Segment Start: Data

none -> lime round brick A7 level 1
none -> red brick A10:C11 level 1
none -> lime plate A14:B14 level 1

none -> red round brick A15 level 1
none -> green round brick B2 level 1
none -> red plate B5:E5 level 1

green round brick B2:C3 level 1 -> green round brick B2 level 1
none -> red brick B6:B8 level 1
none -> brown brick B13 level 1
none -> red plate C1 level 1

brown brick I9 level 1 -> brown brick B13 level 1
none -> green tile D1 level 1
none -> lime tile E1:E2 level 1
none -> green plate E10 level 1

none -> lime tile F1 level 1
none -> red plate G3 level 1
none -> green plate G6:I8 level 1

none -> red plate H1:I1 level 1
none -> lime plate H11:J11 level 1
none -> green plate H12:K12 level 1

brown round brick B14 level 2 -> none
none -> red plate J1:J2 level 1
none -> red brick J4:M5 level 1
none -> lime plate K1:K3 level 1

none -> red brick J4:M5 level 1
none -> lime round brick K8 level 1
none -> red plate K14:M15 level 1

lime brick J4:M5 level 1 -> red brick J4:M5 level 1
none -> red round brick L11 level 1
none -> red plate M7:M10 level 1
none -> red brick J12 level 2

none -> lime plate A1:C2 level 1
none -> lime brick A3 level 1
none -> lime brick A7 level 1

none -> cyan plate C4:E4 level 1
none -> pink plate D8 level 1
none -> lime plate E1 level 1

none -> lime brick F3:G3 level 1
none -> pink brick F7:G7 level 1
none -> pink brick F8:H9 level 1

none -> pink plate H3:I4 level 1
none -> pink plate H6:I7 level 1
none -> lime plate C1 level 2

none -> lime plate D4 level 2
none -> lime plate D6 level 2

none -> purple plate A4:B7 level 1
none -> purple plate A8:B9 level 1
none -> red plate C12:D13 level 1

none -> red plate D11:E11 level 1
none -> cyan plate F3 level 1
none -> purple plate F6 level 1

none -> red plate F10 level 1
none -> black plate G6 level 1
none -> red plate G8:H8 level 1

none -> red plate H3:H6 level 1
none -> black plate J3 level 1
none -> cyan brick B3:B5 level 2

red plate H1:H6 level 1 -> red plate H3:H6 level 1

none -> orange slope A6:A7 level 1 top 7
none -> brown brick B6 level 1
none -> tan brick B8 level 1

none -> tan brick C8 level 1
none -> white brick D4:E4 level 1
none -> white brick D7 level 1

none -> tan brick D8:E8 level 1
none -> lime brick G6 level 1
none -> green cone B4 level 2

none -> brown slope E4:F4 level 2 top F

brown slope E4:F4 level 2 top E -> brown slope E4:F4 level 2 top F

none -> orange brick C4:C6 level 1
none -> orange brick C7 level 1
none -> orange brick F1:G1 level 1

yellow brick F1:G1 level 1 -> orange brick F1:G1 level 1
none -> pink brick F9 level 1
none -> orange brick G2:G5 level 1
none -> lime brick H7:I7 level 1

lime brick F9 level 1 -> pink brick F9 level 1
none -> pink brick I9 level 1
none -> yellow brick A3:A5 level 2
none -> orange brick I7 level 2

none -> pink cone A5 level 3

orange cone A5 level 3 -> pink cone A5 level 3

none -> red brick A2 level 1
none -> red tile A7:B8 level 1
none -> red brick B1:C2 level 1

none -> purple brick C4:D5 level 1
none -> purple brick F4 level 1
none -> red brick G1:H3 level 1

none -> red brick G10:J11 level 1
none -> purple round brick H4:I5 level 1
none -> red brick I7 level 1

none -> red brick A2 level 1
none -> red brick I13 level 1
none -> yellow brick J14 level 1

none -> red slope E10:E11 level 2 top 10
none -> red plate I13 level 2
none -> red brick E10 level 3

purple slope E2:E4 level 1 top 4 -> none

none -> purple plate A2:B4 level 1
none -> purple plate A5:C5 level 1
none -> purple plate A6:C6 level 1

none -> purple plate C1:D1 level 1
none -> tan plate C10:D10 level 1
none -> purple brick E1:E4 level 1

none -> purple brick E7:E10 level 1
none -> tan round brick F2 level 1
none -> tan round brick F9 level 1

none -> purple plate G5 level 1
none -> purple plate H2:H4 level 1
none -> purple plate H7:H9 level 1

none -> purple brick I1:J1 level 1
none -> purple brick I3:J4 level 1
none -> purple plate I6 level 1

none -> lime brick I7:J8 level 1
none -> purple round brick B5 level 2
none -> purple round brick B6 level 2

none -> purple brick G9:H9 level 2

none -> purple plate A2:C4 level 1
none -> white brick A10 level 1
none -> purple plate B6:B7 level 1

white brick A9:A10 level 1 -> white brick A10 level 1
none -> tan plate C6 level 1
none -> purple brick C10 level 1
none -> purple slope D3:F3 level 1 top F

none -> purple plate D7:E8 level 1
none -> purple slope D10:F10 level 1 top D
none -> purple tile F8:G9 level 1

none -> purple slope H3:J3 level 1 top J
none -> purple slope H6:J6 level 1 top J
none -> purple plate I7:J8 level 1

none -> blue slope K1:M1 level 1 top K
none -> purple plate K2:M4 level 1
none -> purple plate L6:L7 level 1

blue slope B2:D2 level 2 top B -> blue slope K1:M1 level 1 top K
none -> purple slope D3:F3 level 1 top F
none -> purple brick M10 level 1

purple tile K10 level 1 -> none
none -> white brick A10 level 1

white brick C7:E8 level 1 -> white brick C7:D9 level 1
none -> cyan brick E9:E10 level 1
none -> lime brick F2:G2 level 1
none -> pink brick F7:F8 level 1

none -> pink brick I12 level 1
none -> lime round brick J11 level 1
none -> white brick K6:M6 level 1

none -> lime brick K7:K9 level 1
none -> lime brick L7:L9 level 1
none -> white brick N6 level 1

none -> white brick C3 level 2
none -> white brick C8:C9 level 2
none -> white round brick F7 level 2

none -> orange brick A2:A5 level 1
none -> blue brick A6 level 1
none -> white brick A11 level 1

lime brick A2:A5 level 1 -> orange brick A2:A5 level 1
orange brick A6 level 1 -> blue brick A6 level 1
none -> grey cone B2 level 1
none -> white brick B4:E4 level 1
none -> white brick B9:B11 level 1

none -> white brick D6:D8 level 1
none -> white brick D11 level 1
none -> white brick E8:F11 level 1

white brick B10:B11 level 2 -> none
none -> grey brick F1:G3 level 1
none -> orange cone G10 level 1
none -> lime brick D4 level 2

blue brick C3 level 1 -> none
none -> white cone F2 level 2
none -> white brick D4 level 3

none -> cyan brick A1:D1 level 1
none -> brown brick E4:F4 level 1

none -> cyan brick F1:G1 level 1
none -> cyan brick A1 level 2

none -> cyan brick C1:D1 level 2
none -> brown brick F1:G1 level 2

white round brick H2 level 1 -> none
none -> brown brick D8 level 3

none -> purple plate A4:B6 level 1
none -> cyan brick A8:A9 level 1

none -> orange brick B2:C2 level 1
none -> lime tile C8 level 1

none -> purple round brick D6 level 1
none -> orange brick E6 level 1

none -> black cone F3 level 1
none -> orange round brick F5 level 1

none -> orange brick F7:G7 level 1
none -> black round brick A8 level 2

Segment End: Data

:: Description of the task ::
Exactly as given, set down all of the lines above.

:: Solution to this exercise ::
none -> lime round brick A7 level 1
none -> red brick A10:C11 level 1
none -> lime plate A14:B14 level 1

none -> red round brick A15 level 1
none -> green round brick B2 level 1
none -> red plate B5:E5 level 1

green round brick B2:C3 level 1 -> green round brick B2 level 1
none -> red brick B6:B8 level 1
none -> brown brick B13 level 1
none -> red plate C1 level 1

brown brick I9 level 1 -> brown brick B13 level 1
none -> green tile D1 level 1
none -> lime tile E1:E2 level 1
none -> green plate E10 level 1

none -> lime tile F1 level 1
none -> red plate G3 level 1
none -> green plate G6:I8 level 1

none -> red plate H1:I1 level 1
none -> lime plate H11:J11 level 1
none -> green plate H12:K12 level 1

brown round brick B14 level 2 -> none
none -> red plate J1:J2 level 1
none -> red brick J4:M5 level 1
none -> lime plate K1:K3 level 1

none -> red brick J4:M5 level 1
none -> lime round brick K8 level 1
none -> red plate K14:M15 level 1

lime brick J4:M5 level 1 -> red brick J4:M5 level 1
none -> red round brick L11 level 1
none -> red plate M7:M10 level 1
none -> red brick J12 level 2

none -> lime plate A1:C2 level 1
none -> lime brick A3 level 1
none -> lime brick A7 level 1

none -> cyan plate C4:E4 level 1
none -> pink plate D8 level 1
none -> lime plate E1 level 1

none -> lime brick F3:G3 level 1
none -> pink brick F7:G7 level 1
none -> pink brick F8:H9 level 1

none -> pink plate H3:I4 level 1
none -> pink plate H6:I7 level 1
none -> lime plate C1 level 2

none -> lime plate D4 level 2
none -> lime plate D6 level 2

none -> purple plate A4:B7 level 1
none -> purple plate A8:B9 level 1
none -> red plate C12:D13 level 1

none -> red plate D11:E11 level 1
none -> cyan plate F3 level 1
none -> purple plate F6 level 1

none -> red plate F10 level 1
none -> black plate G6 level 1
none -> red plate G8:H8 level 1

none -> red plate H3:H6 level 1
none -> black plate J3 level 1
none -> cyan brick B3:B5 level 2

red plate H1:H6 level 1 -> red plate H3:H6 level 1

none -> orange slope A6:A7 level 1 top 7
none -> brown brick B6 level 1
none -> tan brick B8 level 1

none -> tan brick C8 level 1
none -> white brick D4:E4 level 1
none -> white brick D7 level 1

none -> tan brick D8:E8 level 1
none -> lime brick G6 level 1
none -> green cone B4 level 2

none -> brown slope E4:F4 level 2 top F

brown slope E4:F4 level 2 top E -> brown slope E4:F4 level 2 top F

none -> orange brick C4:C6 level 1
none -> orange brick C7 level 1
none -> orange brick F1:G1 level 1

yellow brick F1:G1 level 1 -> orange brick F1:G1 level 1
none -> pink brick F9 level 1
none -> orange brick G2:G5 level 1
none -> lime brick H7:I7 level 1

lime brick F9 level 1 -> pink brick F9 level 1
none -> pink brick I9 level 1
none -> yellow brick A3:A5 level 2
none -> orange brick I7 level 2

none -> pink cone A5 level 3

orange cone A5 level 3 -> pink cone A5 level 3

none -> red brick A2 level 1
none -> red tile A7:B8 level 1
none -> red brick B1:C2 level 1

none -> purple brick C4:D5 level 1
none -> purple brick F4 level 1
none -> red brick G1:H3 level 1

none -> red brick G10:J11 level 1
none -> purple round brick H4:I5 level 1
none -> red brick I7 level 1

none -> red brick A2 level 1
none -> red brick I13 level 1
none -> yellow brick J14 level 1

none -> red slope E10:E11 level 2 top 10
none -> red plate I13 level 2
none -> red brick E10 level 3

purple slope E2:E4 level 1 top 4 -> none

none -> purple plate A2:B4 level 1
none -> purple plate A5:C5 level 1
none -> purple plate A6:C6 level 1

none -> purple plate C1:D1 level 1
none -> tan plate C10:D10 level 1
none -> purple brick E1:E4 level 1

none -> purple brick E7:E10 level 1
none -> tan round brick F2 level 1
none -> tan round brick F9 level 1

none -> purple plate G5 level 1
none -> purple plate H2:H4 level 1
none -> purple plate H7:H9 level 1

none -> purple brick I1:J1 level 1
none -> purple brick I3:J4 level 1
none -> purple plate I6 level 1

none -> lime brick I7:J8 level 1
none -> purple round brick B5 level 2
none -> purple round brick B6 level 2

none -> purple brick G9:H9 level 2

none -> purple plate A2:C4 level 1
none -> white brick A10 level 1
none -> purple plate B6:B7 level 1

white brick A9:A10 level 1 -> white brick A10 level 1
none -> tan plate C6 level 1
none -> purple brick C10 level 1
none -> purple slope D3:F3 level 1 top F

none -> purple plate D7:E8 level 1
none -> purple slope D10:F10 level 1 top D
none -> purple tile F8:G9 level 1

none -> purple slope H3:J3 level 1 top J
none -> purple slope H6:J6 level 1 top J
none -> purple plate I7:J8 level 1

none -> blue slope K1:M1 level 1 top K
none -> purple plate K2:M4 level 1
none -> purple plate L6:L7 level 1

blue slope B2:D2 level 2 top B -> blue slope K1:M1 level 1 top K
none -> purple slope D3:F3 level 1 top F
none -> purple brick M10 level 1

purple tile K10 level 1 -> none
none -> white brick A10 level 1

white brick C7:E8 level 1 -> white brick C7:D9 level 1
none -> cyan brick E9:E10 level 1
none -> lime brick F2:G2 level 1
none -> pink brick F7:F8 level 1

none -> pink brick I12 level 1
none -> lime round brick J11 level 1
none -> white brick K6:M6 level 1

none -> lime brick K7:K9 level 1
none -> lime brick L7:L9 level 1
none -> white brick N6 level 1

none -> white brick C3 level 2
none -> white brick C8:C9 level 2
none -> white round brick F7 level 2

none -> orange brick A2:A5 level 1
none -> blue brick A6 level 1
none -> white brick A11 level 1

lime brick A2:A5 level 1 -> orange brick A2:A5 level 1
orange brick A6 level 1 -> blue brick A6 level 1
none -> grey cone B2 level 1
none -> white brick B4:E4 level 1
none -> white brick B9:B11 level 1

none -> white brick D6:D8 level 1
none -> white brick D11 level 1
none -> white brick E8:F11 level 1

white brick B10:B11 level 2 -> none
none -> grey brick F1:G3 level 1
none -> orange cone G10 level 1
none -> lime brick D4 level 2

blue brick C3 level 1 -> none
none -> white cone F2 level 2
none -> white brick D4 level 3

none -> cyan brick A1:D1 level 1
none -> brown brick E4:F4 level 1

none -> cyan brick F1:G1 level 1
none -> cyan brick A1 level 2

none -> cyan brick C1:D1 level 2
none -> brown brick F1:G1 level 2

white round brick H2 level 1 -> none
none -> brown brick D8 level 3

none -> purple plate A4:B6 level 1
none -> cyan brick A8:A9 level 1

none -> orange brick B2:C2 level 1
none -> lime tile C8 level 1

none -> purple round brick D6 level 1
none -> orange brick E6 level 1

none -> black cone F3 level 1
none -> orange round brick F5 level 1

none -> orange brick F7:G7 level 1
none -> black round brick A8 level 2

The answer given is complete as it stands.